#### [EXERCISE DIRECTIONS]
The lines from the top of the records below through the one containing "IC2 pin GND: GND -> VDD" are to be transcribed exactly, and nothing else is to be added.

#### [Stored data entries]
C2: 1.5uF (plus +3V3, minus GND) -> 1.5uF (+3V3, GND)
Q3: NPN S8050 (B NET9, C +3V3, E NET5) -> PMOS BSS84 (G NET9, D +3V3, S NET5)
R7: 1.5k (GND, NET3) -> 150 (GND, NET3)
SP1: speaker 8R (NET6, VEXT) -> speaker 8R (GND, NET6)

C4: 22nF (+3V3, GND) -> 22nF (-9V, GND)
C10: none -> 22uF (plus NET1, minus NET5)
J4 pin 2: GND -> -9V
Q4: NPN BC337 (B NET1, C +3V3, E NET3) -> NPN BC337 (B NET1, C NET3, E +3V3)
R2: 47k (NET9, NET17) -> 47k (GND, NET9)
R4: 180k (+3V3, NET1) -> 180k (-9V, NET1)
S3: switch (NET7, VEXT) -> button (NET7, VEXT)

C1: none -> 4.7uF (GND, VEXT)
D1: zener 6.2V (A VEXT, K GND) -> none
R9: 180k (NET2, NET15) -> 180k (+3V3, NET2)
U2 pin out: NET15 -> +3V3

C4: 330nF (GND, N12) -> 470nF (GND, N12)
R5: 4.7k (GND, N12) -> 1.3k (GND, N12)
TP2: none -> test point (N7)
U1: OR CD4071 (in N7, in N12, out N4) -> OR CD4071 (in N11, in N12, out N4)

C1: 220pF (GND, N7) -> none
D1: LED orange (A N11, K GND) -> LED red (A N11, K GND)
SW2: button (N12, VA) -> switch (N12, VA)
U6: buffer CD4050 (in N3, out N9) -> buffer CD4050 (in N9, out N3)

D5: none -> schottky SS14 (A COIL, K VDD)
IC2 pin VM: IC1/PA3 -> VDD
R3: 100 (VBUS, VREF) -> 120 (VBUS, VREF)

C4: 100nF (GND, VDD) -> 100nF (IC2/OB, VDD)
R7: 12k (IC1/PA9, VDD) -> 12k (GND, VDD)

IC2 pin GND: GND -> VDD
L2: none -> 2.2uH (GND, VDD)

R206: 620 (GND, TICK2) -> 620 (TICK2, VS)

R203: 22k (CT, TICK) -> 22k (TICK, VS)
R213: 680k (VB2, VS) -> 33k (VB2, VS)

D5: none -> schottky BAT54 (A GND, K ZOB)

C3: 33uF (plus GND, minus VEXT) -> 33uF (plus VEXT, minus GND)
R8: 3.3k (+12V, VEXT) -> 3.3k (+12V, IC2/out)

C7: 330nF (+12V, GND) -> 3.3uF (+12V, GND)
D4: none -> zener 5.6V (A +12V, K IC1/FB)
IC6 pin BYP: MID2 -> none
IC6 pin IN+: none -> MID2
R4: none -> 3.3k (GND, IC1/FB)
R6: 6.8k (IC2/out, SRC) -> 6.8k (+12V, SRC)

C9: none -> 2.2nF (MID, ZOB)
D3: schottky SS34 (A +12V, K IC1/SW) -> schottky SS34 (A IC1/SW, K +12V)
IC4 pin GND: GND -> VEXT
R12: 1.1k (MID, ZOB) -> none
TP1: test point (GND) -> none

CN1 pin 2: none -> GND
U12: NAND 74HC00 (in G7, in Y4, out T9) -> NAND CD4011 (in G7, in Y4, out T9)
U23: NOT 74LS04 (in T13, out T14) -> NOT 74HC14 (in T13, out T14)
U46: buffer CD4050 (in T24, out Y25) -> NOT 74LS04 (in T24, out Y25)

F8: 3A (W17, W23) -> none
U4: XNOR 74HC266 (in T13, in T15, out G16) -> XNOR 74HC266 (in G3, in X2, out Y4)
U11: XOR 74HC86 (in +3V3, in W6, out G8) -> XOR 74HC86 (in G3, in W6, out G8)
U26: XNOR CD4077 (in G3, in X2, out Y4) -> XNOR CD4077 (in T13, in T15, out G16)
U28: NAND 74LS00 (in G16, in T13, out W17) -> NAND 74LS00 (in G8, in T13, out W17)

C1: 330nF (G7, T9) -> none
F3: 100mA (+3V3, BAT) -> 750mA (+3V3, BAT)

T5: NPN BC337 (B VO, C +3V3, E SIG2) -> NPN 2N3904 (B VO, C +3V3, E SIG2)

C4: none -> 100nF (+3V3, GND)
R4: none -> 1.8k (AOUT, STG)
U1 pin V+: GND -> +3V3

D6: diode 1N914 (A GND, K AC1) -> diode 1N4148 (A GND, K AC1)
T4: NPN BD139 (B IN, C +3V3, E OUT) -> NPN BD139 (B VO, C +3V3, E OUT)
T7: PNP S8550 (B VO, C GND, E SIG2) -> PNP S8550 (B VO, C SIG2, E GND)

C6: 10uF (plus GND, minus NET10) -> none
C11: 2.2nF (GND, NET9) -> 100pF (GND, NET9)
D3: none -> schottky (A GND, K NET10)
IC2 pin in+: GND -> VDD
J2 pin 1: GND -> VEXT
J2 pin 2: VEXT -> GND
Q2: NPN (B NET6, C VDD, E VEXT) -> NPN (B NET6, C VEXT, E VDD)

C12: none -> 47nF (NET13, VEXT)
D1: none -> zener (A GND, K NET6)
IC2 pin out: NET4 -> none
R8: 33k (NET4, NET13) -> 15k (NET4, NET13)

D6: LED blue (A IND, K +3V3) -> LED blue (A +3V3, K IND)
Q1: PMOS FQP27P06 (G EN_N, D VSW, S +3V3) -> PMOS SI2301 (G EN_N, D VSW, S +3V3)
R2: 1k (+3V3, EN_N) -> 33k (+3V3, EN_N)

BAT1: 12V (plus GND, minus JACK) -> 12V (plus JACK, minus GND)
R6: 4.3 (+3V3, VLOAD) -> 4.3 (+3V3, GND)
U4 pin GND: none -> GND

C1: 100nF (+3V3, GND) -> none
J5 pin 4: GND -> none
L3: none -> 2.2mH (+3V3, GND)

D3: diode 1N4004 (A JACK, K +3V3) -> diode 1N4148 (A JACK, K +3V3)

#### [WRITTEN ANSWER]
C2: 1.5uF (plus +3V3, minus GND) -> 1.5uF (+3V3, GND)
Q3: NPN S8050 (B NET9, C +3V3, E NET5) -> PMOS BSS84 (G NET9, D +3V3, S NET5)
R7: 1.5k (GND, NET3) -> 150 (GND, NET3)
SP1: speaker 8R (NET6, VEXT) -> speaker 8R (GND, NET6)

C4: 22nF (+3V3, GND) -> 22nF (-9V, GND)
C10: none -> 22uF (plus NET1, minus NET5)
J4 pin 2: GND -> -9V
Q4: NPN BC337 (B NET1, C +3V3, E NET3) -> NPN BC337 (B NET1, C NET3, E +3V3)
R2: 47k (NET9, NET17) -> 47k (GND, NET9)
R4: 180k (+3V3, NET1) -> 180k (-9V, NET1)
S3: switch (NET7, VEXT) -> button (NET7, VEXT)

C1: none -> 4.7uF (GND, VEXT)
D1: zener 6.2V (A VEXT, K GND) -> none
R9: 180k (NET2, NET15) -> 180k (+3V3, NET2)
U2 pin out: NET15 -> +3V3

C4: 330nF (GND, N12) -> 470nF (GND, N12)
R5: 4.7k (GND, N12) -> 1.3k (GND, N12)
TP2: none -> test point (N7)
U1: OR CD4071 (in N7, in N12, out N4) -> OR CD4071 (in N11, in N12, out N4)

C1: 220pF (GND, N7) -> none
D1: LED orange (A N11, K GND) -> LED red (A N11, K GND)
SW2: button (N12, VA) -> switch (N12, VA)
U6: buffer CD4050 (in N3, out N9) -> buffer CD4050 (in N9, out N3)

D5: none -> schottky SS14 (A COIL, K VDD)
IC2 pin VM: IC1/PA3 -> VDD
R3: 100 (VBUS, VREF) -> 120 (VBUS, VREF)

C4: 100nF (GND, VDD) -> 100nF (IC2/OB, VDD)
R7: 12k (IC1/PA9, VDD) -> 12k (GND, VDD)

IC2 pin GND: GND -> VDD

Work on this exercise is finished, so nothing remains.